(RECORDS TO PROCESS begins)
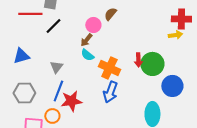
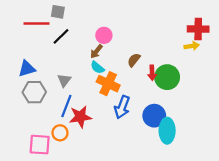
brown semicircle: (110, 14) -> (134, 60), moved
orange cross: (109, 68) -> (108, 84), moved
blue circle: (172, 86) -> (154, 116), moved
gray hexagon: (24, 93) -> (34, 92), moved

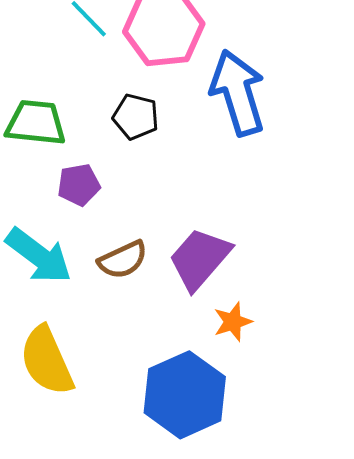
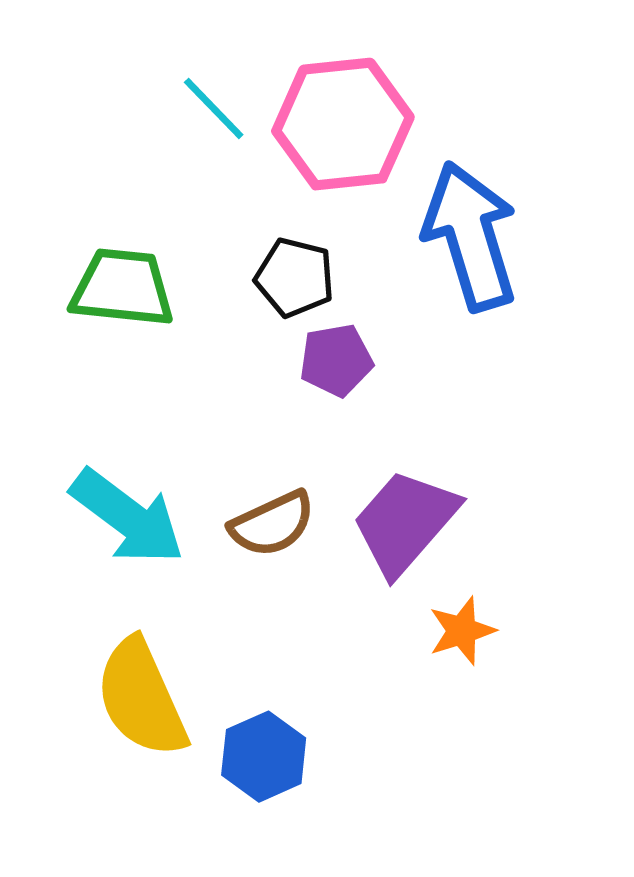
purple pentagon: (79, 185) -> (336, 360), moved
blue hexagon: (185, 395) -> (264, 757), moved, size x0.6

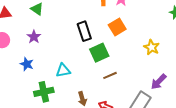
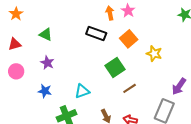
black rectangle: (84, 31) -> (96, 33), moved, turned -42
yellow star: (152, 47) -> (154, 54), moved

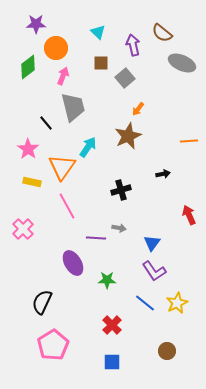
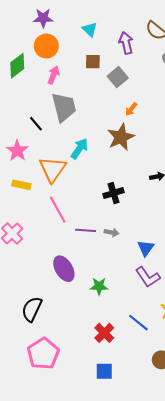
purple star: (36, 24) -> (43, 18), moved
purple line: (96, 238) -> (86, 230), moved
blue line: (145, 303) -> (138, 323), moved

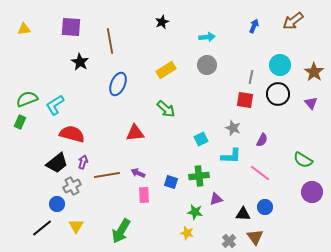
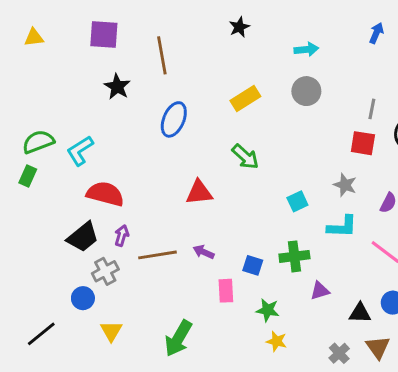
pink rectangle: (144, 195) -> (226, 291), moved
green star: (195, 212) -> (268, 310), moved
black line: (42, 228) -> (41, 334), moved

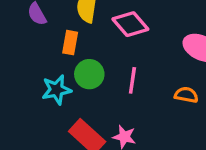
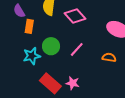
orange rectangle: (70, 43) -> (29, 26), moved
pink line: (132, 80) -> (77, 49), turned 35

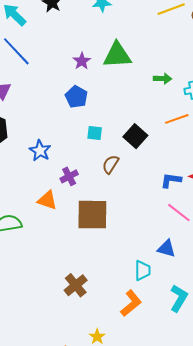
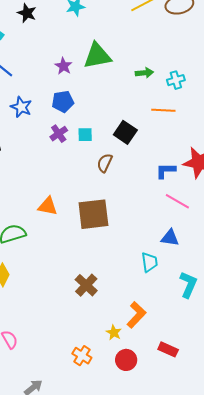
blue pentagon: (76, 97) -> (63, 102), turned -30
orange line: (177, 119) -> (163, 110), turned 30
blue star: (40, 151) -> (21, 107), moved
purple cross: (69, 176) -> (59, 134), moved
orange L-shape: (131, 303) -> (136, 315), moved

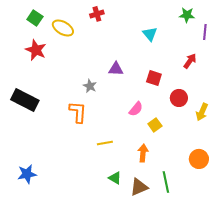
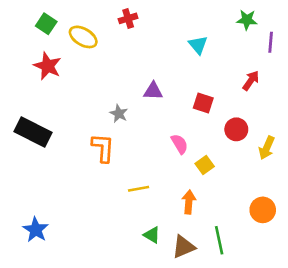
pink semicircle: (136, 109) -> (180, 144), turned -70
blue star: (27, 174) -> (36, 230), turned -30

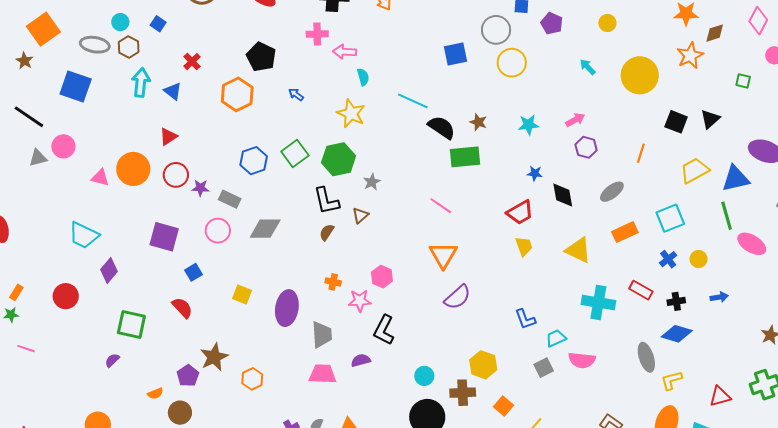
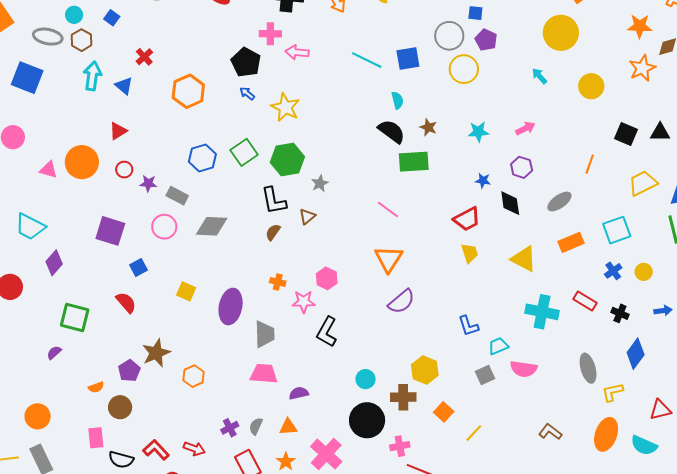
purple pentagon: (552, 23) -> (486, 40), moved
yellow circle: (607, 23) -> (561, 33), size x2.0
black pentagon: (261, 57) -> (246, 62), moved
yellow circle: (640, 75) -> (591, 86), size x0.7
cyan semicircle: (363, 77) -> (397, 100), moved
cyan line: (413, 101) -> (367, 60), moved
yellow star: (351, 113) -> (285, 107), moved
black triangle: (710, 119) -> (660, 132), turned 40
purple hexagon: (586, 147) -> (522, 167), moved
red circle: (176, 175) -> (124, 170), size x0.7
black cross: (676, 301) -> (620, 313), turned 30
blue diamond: (677, 334) -> (636, 354), moved, turned -72
purple semicircle: (361, 360) -> (299, 393), moved

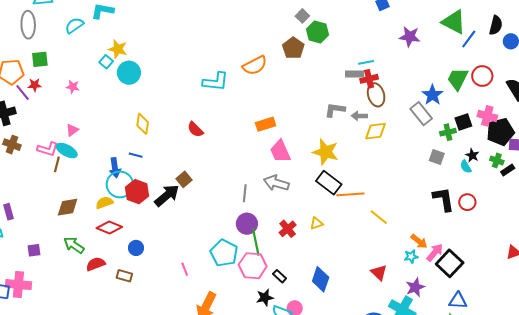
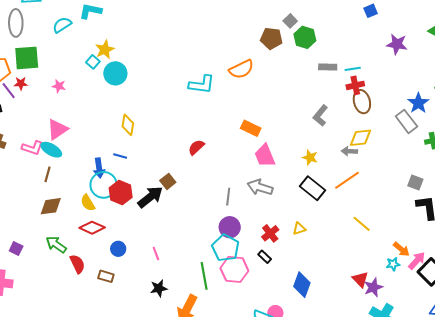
brown pentagon: (293, 48) -> (271, 38), moved, turned -30
yellow star: (118, 49) -> (105, 50), turned 30
green square: (40, 59) -> (27, 58), size x1.5
gray rectangle: (355, 74) -> (328, 67), moved
gray L-shape: (335, 110) -> (320, 116), turned -60
gray arrow: (359, 116) -> (349, 151), moved
orange rectangle: (266, 124) -> (251, 128), turned 42
red semicircle: (195, 129) -> (196, 147), moved, turned 90
pink triangle: (72, 130) -> (57, 129), size x1.6
yellow star: (326, 152) -> (310, 157), size x0.6
gray square: (437, 157) -> (415, 182), moved
brown line: (57, 164) -> (48, 174), moved
orange line: (350, 194) -> (347, 180), moved, turned -32
yellow semicircle: (104, 203) -> (88, 203), turned -102
green line: (256, 242) -> (204, 276), moved
purple square: (34, 250) -> (16, 249), turned 32
cyan pentagon: (224, 253) -> (226, 248), moved
red semicircle: (96, 264) -> (77, 264), turned 84
pink line: (185, 269) -> (156, 253), moved
black rectangle: (280, 276) -> (265, 257), moved
purple star: (415, 287) -> (373, 287), moved
black star: (265, 297) -> (159, 288), moved

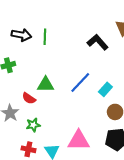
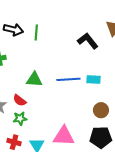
blue line: (80, 82) -> (68, 79), turned 40
cyan rectangle: (105, 89) -> (94, 79), moved, turned 48
red semicircle: (29, 98) -> (20, 100), moved

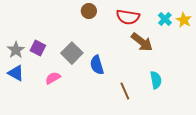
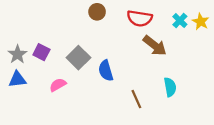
blue triangle: (16, 73) -> (17, 79), turned -36

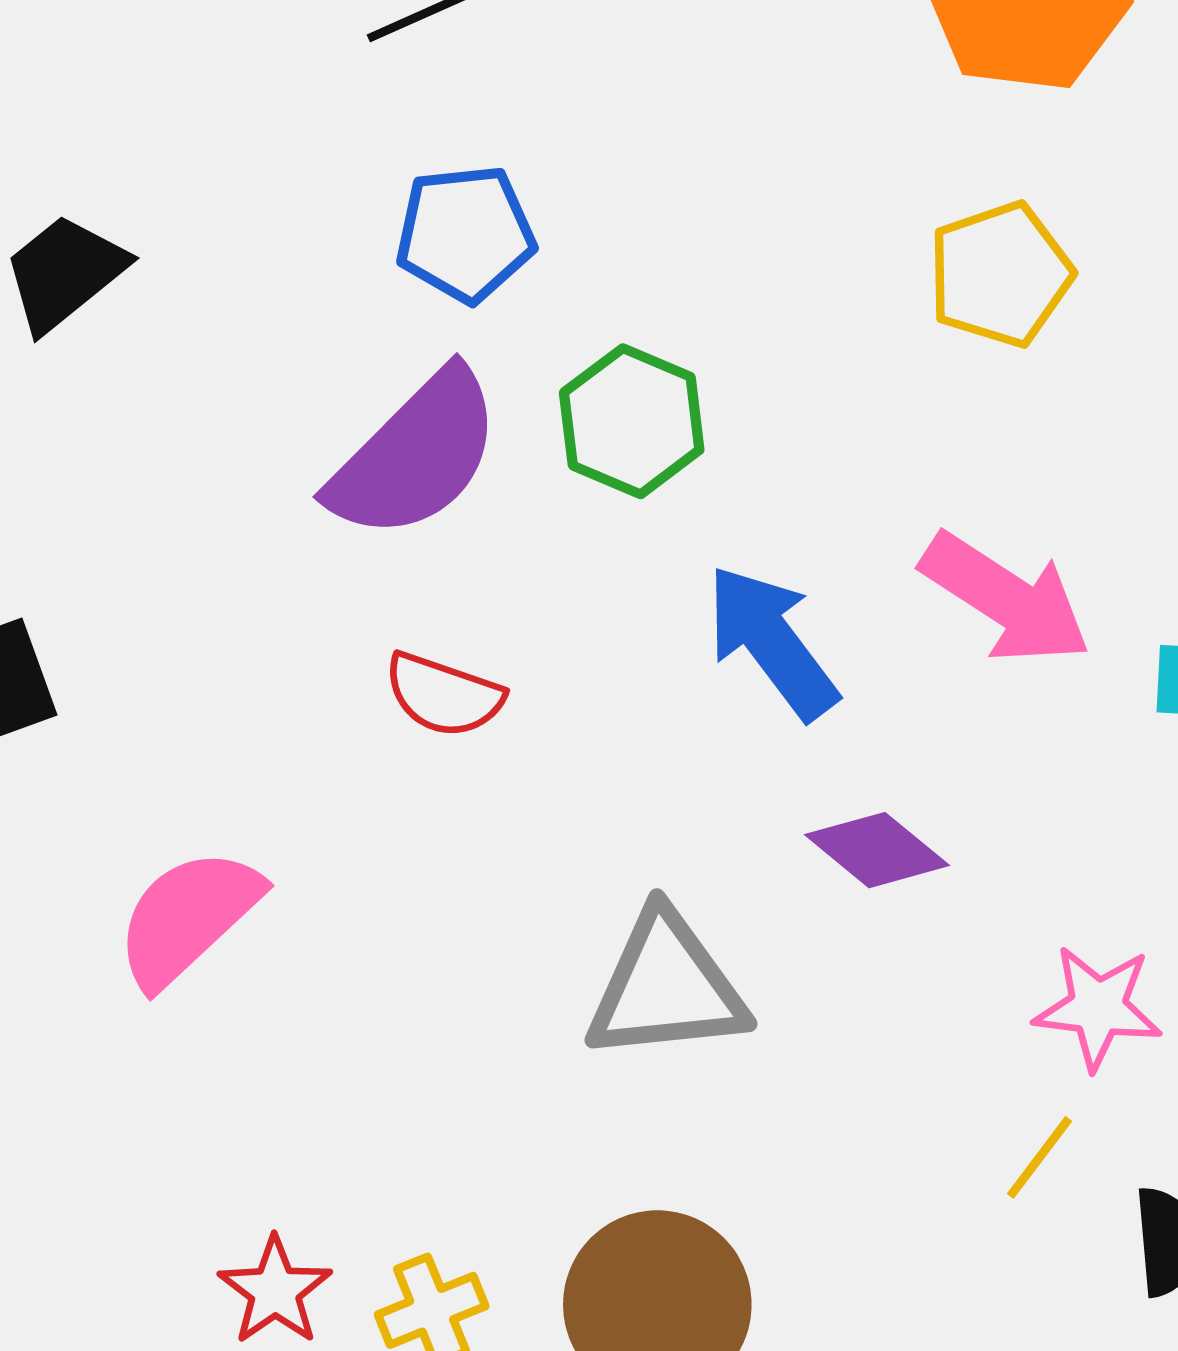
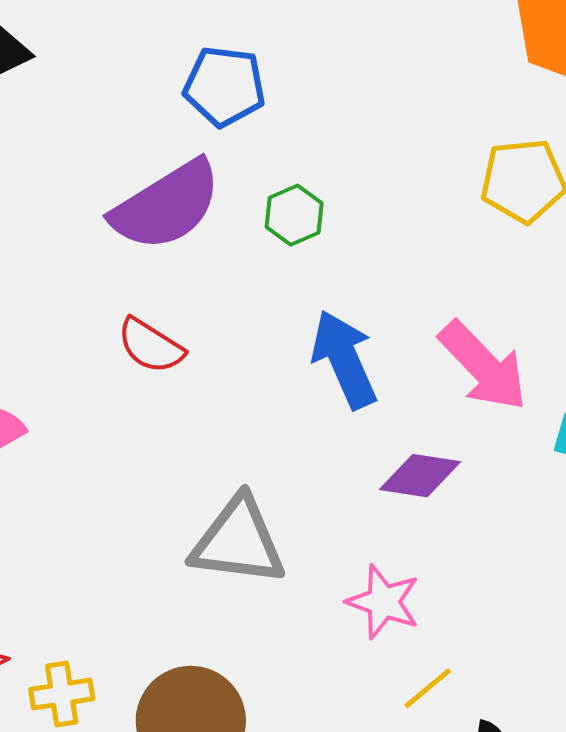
(RECORDS TO PROCESS ends)
TASK: All lines from the beginning of the entries above to the line containing "yellow star: (351, 113) -> (285, 107), moved", inclusive, should be printed exactly, apart from the pictures.

OUTPUT OF THE EXERCISE:
brown semicircle: (110, 14) -> (134, 60), moved
orange cross: (109, 68) -> (108, 84), moved
blue circle: (172, 86) -> (154, 116), moved
gray hexagon: (24, 93) -> (34, 92), moved

purple pentagon: (79, 185) -> (336, 360), moved
blue hexagon: (185, 395) -> (264, 757), moved, size x0.6

black rectangle: (84, 31) -> (96, 33), moved, turned -42
yellow star: (152, 47) -> (154, 54), moved

purple star: (36, 24) -> (43, 18), moved
purple line: (96, 238) -> (86, 230), moved
blue line: (145, 303) -> (138, 323), moved

pink rectangle: (144, 195) -> (226, 291), moved
green star: (195, 212) -> (268, 310), moved
black line: (42, 228) -> (41, 334), moved

orange rectangle: (70, 43) -> (29, 26), moved
pink line: (132, 80) -> (77, 49), turned 35

blue pentagon: (76, 97) -> (63, 102), turned -30
orange line: (177, 119) -> (163, 110), turned 30
blue star: (40, 151) -> (21, 107), moved
purple cross: (69, 176) -> (59, 134), moved
orange L-shape: (131, 303) -> (136, 315), moved

pink semicircle: (136, 109) -> (180, 144), turned -70
blue star: (27, 174) -> (36, 230), turned -30

purple pentagon: (552, 23) -> (486, 40), moved
yellow circle: (607, 23) -> (561, 33), size x2.0
black pentagon: (261, 57) -> (246, 62), moved
yellow circle: (640, 75) -> (591, 86), size x0.7
cyan semicircle: (363, 77) -> (397, 100), moved
cyan line: (413, 101) -> (367, 60), moved
yellow star: (351, 113) -> (285, 107), moved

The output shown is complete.